**What is expected:** From the entries that follow, pick out all lines holding "turquoise".

☆ ☆ ☆ ☆

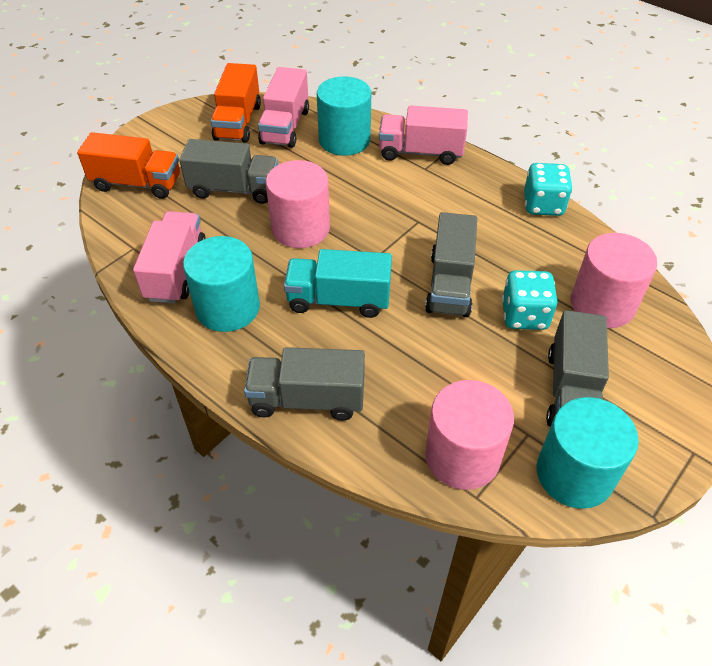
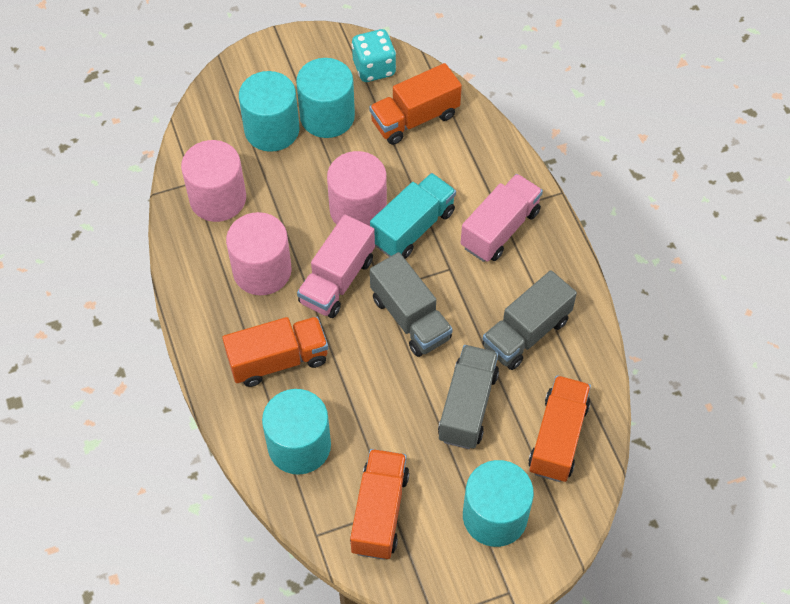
grey truck: 4 -> 3
orange truck: 2 -> 4
pink truck: 3 -> 2
turquoise cylinder: 3 -> 4
turquoise dice: 2 -> 1

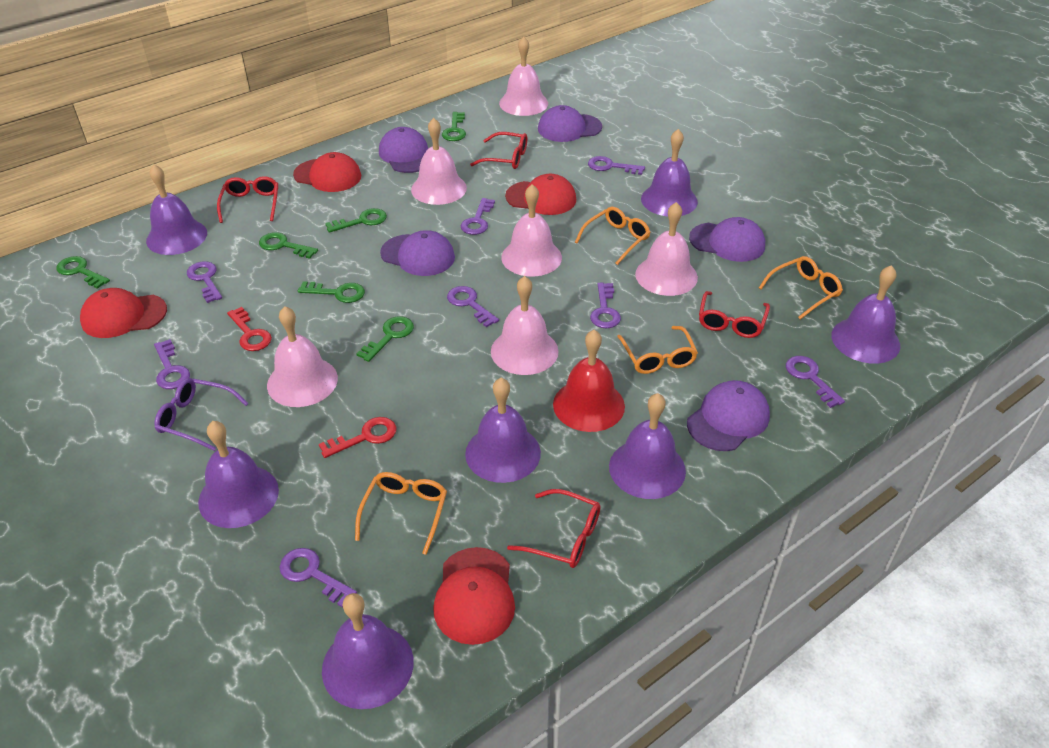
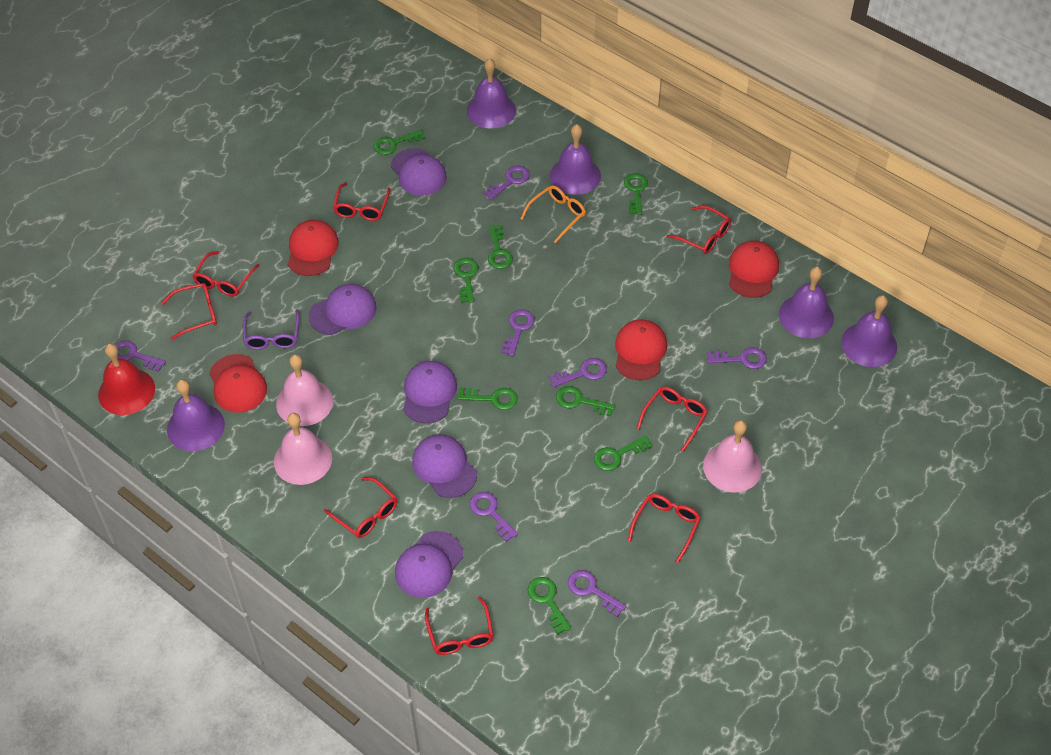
green key: 6 -> 8
orange glasses: 4 -> 1
pink bell: 6 -> 3
purple bell: 7 -> 5
purple key: 8 -> 7
red glasses: 4 -> 8
red key: 2 -> 0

☆ ☆ ☆ ☆

**Answer to this exercise:**
turquoise cylinder: 3 -> 4
turquoise dice: 2 -> 1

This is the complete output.